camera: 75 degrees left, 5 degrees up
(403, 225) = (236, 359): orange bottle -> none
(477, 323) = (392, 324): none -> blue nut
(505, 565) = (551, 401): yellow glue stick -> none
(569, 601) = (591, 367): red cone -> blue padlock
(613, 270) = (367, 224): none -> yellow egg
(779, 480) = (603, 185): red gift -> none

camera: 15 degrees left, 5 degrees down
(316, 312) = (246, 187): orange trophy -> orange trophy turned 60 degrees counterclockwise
::::::::
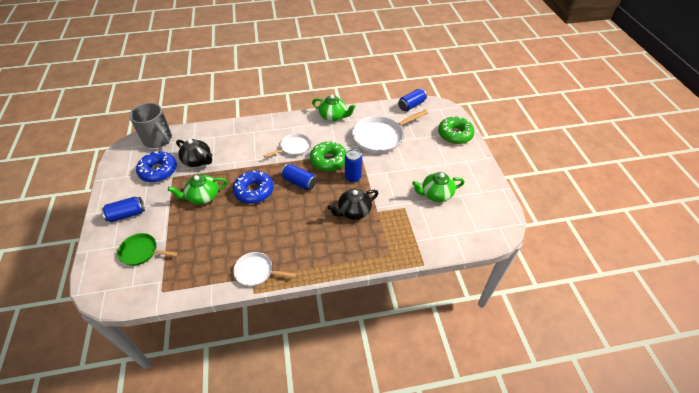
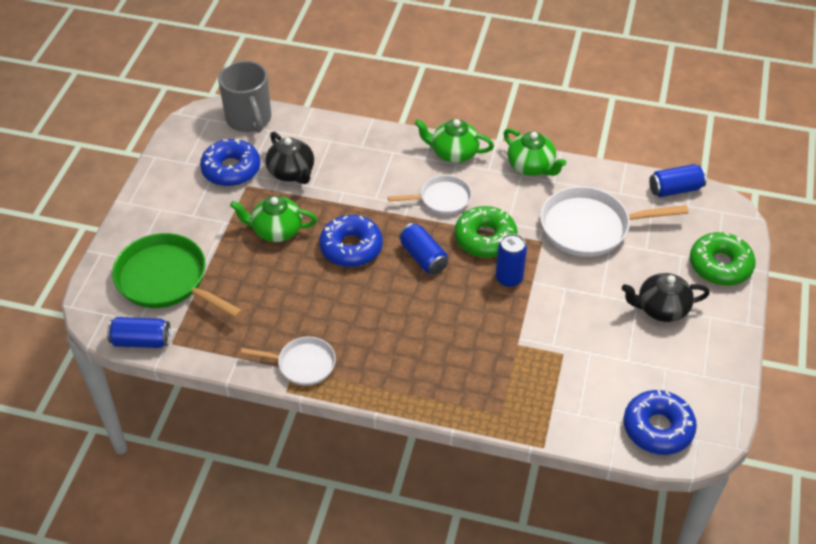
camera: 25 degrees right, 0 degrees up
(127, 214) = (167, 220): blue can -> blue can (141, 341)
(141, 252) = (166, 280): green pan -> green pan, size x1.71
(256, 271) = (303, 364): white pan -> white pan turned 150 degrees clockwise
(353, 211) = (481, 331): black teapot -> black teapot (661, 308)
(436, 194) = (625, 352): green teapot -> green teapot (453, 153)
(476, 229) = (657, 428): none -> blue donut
::::::::
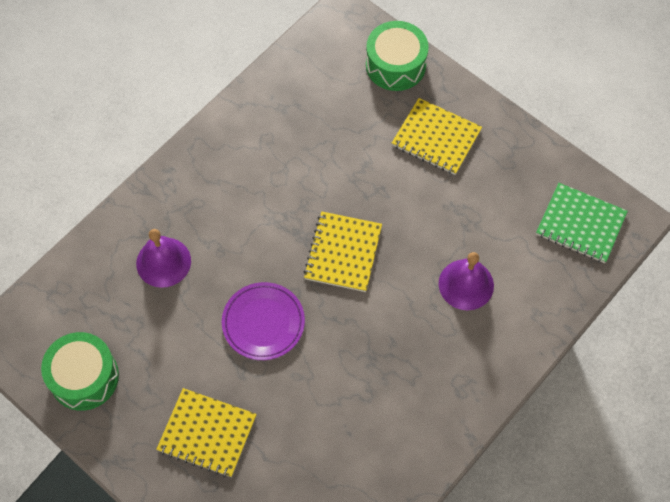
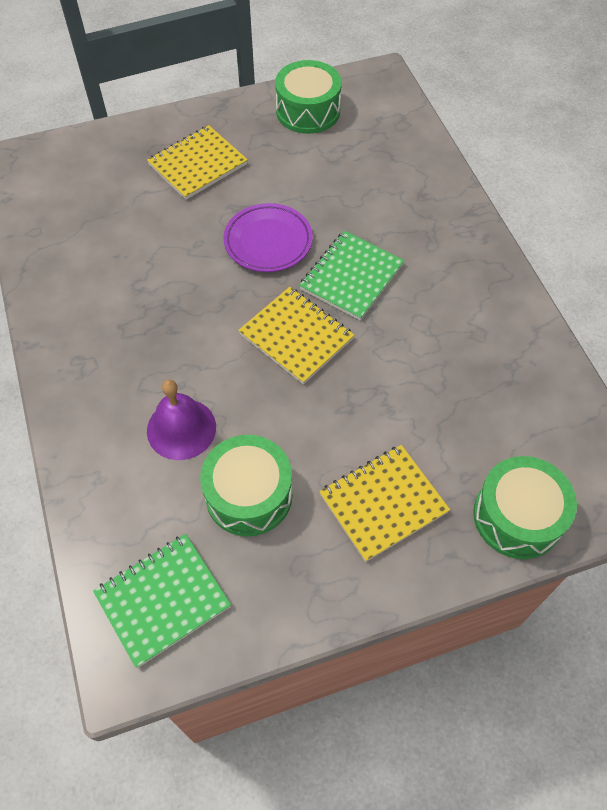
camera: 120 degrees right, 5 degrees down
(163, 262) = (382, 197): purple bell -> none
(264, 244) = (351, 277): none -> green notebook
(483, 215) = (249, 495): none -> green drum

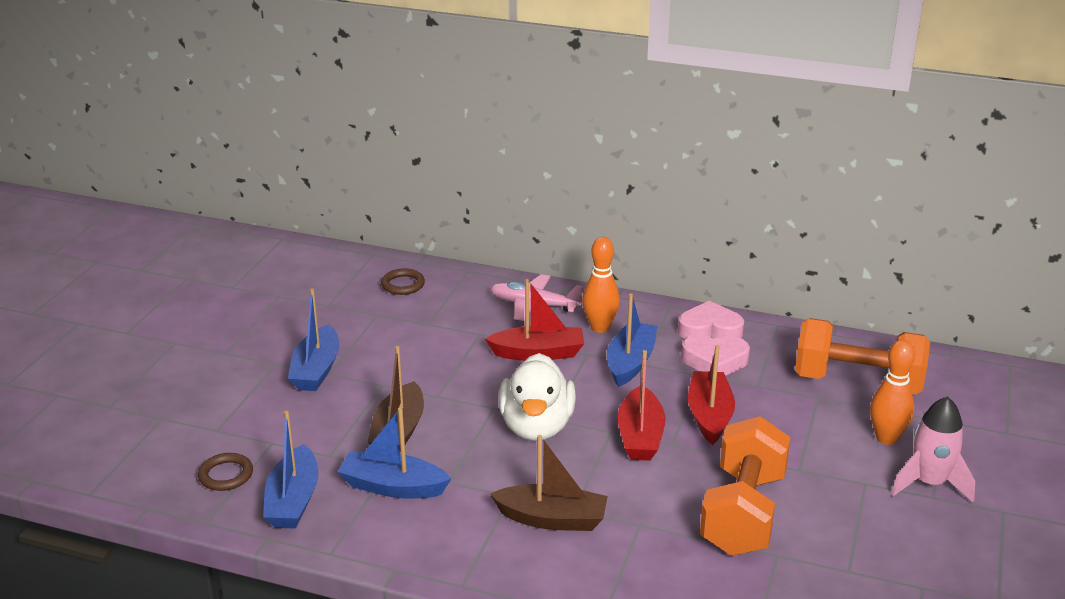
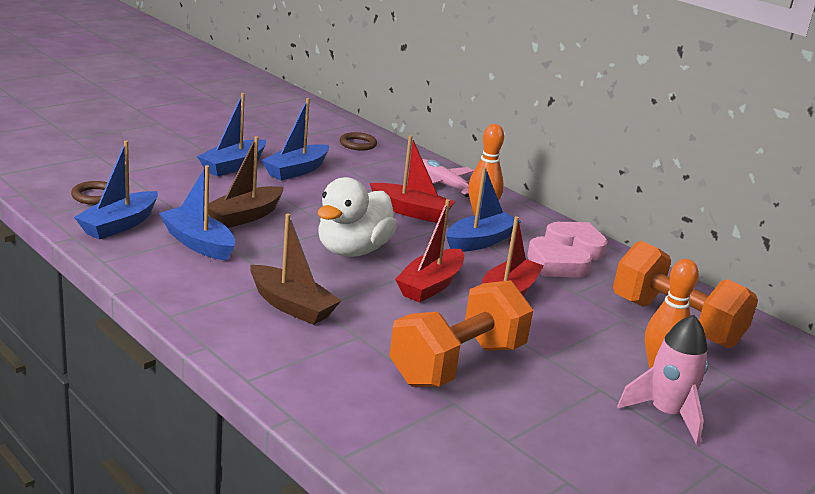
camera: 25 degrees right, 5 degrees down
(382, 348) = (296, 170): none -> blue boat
::::::::
> Assignment:
In the data above, start at the line that has "camera: 75 degrees left, 5 degrees up", stop after the line that has "(316, 312) = (246, 187): orange", and print every line in between exactly as it stands.

> Problem solution:
camera: 75 degrees left, 5 degrees up
(403, 225) = (236, 359): orange bottle -> none
(477, 323) = (392, 324): none -> blue nut
(505, 565) = (551, 401): yellow glue stick -> none
(569, 601) = (591, 367): red cone -> blue padlock
(613, 270) = (367, 224): none -> yellow egg
(779, 480) = (603, 185): red gift -> none

camera: 15 degrees left, 5 degrees down
(316, 312) = (246, 187): orange trophy -> orange trophy turned 60 degrees counterclockwise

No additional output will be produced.